The task -
What the task requires is each entry, restated exactly.
# # # # #
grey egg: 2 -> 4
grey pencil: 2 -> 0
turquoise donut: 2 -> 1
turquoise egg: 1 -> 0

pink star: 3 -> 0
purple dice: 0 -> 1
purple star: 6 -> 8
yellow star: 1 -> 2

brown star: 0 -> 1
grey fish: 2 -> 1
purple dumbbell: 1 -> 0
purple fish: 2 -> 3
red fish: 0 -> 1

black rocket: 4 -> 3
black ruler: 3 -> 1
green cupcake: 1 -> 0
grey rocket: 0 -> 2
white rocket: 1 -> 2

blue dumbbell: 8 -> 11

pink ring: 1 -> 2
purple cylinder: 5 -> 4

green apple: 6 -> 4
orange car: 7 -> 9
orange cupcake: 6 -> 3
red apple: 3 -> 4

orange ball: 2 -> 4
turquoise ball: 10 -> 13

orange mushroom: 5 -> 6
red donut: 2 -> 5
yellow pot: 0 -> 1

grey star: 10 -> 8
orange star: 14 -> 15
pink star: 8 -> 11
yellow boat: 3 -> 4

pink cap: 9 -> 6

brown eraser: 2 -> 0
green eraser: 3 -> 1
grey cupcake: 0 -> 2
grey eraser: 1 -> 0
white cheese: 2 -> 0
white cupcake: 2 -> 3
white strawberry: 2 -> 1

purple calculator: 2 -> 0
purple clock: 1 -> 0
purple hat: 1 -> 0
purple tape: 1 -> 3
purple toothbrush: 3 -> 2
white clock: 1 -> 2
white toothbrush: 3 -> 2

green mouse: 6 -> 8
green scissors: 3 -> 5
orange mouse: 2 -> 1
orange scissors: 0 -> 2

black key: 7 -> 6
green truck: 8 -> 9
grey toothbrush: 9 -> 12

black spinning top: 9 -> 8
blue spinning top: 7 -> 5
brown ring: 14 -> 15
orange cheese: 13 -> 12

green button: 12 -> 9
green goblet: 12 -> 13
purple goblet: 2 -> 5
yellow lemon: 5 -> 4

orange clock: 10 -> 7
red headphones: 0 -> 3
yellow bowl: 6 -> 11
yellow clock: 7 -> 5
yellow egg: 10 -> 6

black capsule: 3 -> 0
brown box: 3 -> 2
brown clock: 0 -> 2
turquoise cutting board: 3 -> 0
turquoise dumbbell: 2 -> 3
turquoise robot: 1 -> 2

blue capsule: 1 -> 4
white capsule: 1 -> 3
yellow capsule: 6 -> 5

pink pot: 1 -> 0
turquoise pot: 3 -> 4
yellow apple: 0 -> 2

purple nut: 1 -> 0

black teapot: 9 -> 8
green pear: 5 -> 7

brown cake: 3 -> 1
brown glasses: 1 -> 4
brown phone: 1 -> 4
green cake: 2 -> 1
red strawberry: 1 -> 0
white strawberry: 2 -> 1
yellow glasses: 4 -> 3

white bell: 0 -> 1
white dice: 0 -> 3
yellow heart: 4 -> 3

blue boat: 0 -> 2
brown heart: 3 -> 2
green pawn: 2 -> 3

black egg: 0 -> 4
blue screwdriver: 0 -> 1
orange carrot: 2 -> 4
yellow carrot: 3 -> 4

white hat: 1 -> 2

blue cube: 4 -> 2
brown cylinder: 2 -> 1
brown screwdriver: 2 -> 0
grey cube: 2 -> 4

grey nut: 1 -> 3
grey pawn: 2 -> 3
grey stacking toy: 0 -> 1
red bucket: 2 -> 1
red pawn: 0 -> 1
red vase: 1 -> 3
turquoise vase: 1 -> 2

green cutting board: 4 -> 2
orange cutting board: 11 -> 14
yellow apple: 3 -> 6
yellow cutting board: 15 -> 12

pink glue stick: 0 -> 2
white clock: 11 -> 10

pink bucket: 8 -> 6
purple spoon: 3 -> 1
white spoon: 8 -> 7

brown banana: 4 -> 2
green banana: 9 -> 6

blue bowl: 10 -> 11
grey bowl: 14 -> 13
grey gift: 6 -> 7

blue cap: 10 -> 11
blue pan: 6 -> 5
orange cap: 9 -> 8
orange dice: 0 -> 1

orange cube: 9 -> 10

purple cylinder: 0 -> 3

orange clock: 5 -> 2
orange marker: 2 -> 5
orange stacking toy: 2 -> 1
# # # # #
Exercise response -
grey egg: 2 -> 4
grey pencil: 2 -> 0
turquoise donut: 2 -> 1
turquoise egg: 1 -> 0

pink star: 3 -> 0
purple dice: 0 -> 1
purple star: 6 -> 8
yellow star: 1 -> 2

brown star: 0 -> 1
grey fish: 2 -> 1
purple dumbbell: 1 -> 0
purple fish: 2 -> 3
red fish: 0 -> 1

black rocket: 4 -> 3
black ruler: 3 -> 1
green cupcake: 1 -> 0
grey rocket: 0 -> 2
white rocket: 1 -> 2

blue dumbbell: 8 -> 11

pink ring: 1 -> 2
purple cylinder: 5 -> 4

green apple: 6 -> 4
orange car: 7 -> 9
orange cupcake: 6 -> 3
red apple: 3 -> 4

orange ball: 2 -> 4
turquoise ball: 10 -> 13

orange mushroom: 5 -> 6
red donut: 2 -> 5
yellow pot: 0 -> 1

grey star: 10 -> 8
orange star: 14 -> 15
pink star: 8 -> 11
yellow boat: 3 -> 4

pink cap: 9 -> 6

brown eraser: 2 -> 0
green eraser: 3 -> 1
grey cupcake: 0 -> 2
grey eraser: 1 -> 0
white cheese: 2 -> 0
white cupcake: 2 -> 3
white strawberry: 2 -> 1

purple calculator: 2 -> 0
purple clock: 1 -> 0
purple hat: 1 -> 0
purple tape: 1 -> 3
purple toothbrush: 3 -> 2
white clock: 1 -> 2
white toothbrush: 3 -> 2

green mouse: 6 -> 8
green scissors: 3 -> 5
orange mouse: 2 -> 1
orange scissors: 0 -> 2

black key: 7 -> 6
green truck: 8 -> 9
grey toothbrush: 9 -> 12

black spinning top: 9 -> 8
blue spinning top: 7 -> 5
brown ring: 14 -> 15
orange cheese: 13 -> 12

green button: 12 -> 9
green goblet: 12 -> 13
purple goblet: 2 -> 5
yellow lemon: 5 -> 4

orange clock: 10 -> 7
red headphones: 0 -> 3
yellow bowl: 6 -> 11
yellow clock: 7 -> 5
yellow egg: 10 -> 6

black capsule: 3 -> 0
brown box: 3 -> 2
brown clock: 0 -> 2
turquoise cutting board: 3 -> 0
turquoise dumbbell: 2 -> 3
turquoise robot: 1 -> 2

blue capsule: 1 -> 4
white capsule: 1 -> 3
yellow capsule: 6 -> 5

pink pot: 1 -> 0
turquoise pot: 3 -> 4
yellow apple: 0 -> 2

purple nut: 1 -> 0

black teapot: 9 -> 8
green pear: 5 -> 7

brown cake: 3 -> 1
brown glasses: 1 -> 4
brown phone: 1 -> 4
green cake: 2 -> 1
red strawberry: 1 -> 0
white strawberry: 2 -> 1
yellow glasses: 4 -> 3

white bell: 0 -> 1
white dice: 0 -> 3
yellow heart: 4 -> 3

blue boat: 0 -> 2
brown heart: 3 -> 2
green pawn: 2 -> 3

black egg: 0 -> 4
blue screwdriver: 0 -> 1
orange carrot: 2 -> 4
yellow carrot: 3 -> 4

white hat: 1 -> 2

blue cube: 4 -> 2
brown cylinder: 2 -> 1
brown screwdriver: 2 -> 0
grey cube: 2 -> 4

grey nut: 1 -> 3
grey pawn: 2 -> 3
grey stacking toy: 0 -> 1
red bucket: 2 -> 1
red pawn: 0 -> 1
red vase: 1 -> 3
turquoise vase: 1 -> 2

green cutting board: 4 -> 2
orange cutting board: 11 -> 14
yellow apple: 3 -> 6
yellow cutting board: 15 -> 12

pink glue stick: 0 -> 2
white clock: 11 -> 10

pink bucket: 8 -> 6
purple spoon: 3 -> 1
white spoon: 8 -> 7

brown banana: 4 -> 2
green banana: 9 -> 6

blue bowl: 10 -> 11
grey bowl: 14 -> 13
grey gift: 6 -> 7

blue cap: 10 -> 11
blue pan: 6 -> 5
orange cap: 9 -> 8
orange dice: 0 -> 1

orange cube: 9 -> 10

purple cylinder: 0 -> 3

orange clock: 5 -> 2
orange marker: 2 -> 5
orange stacking toy: 2 -> 1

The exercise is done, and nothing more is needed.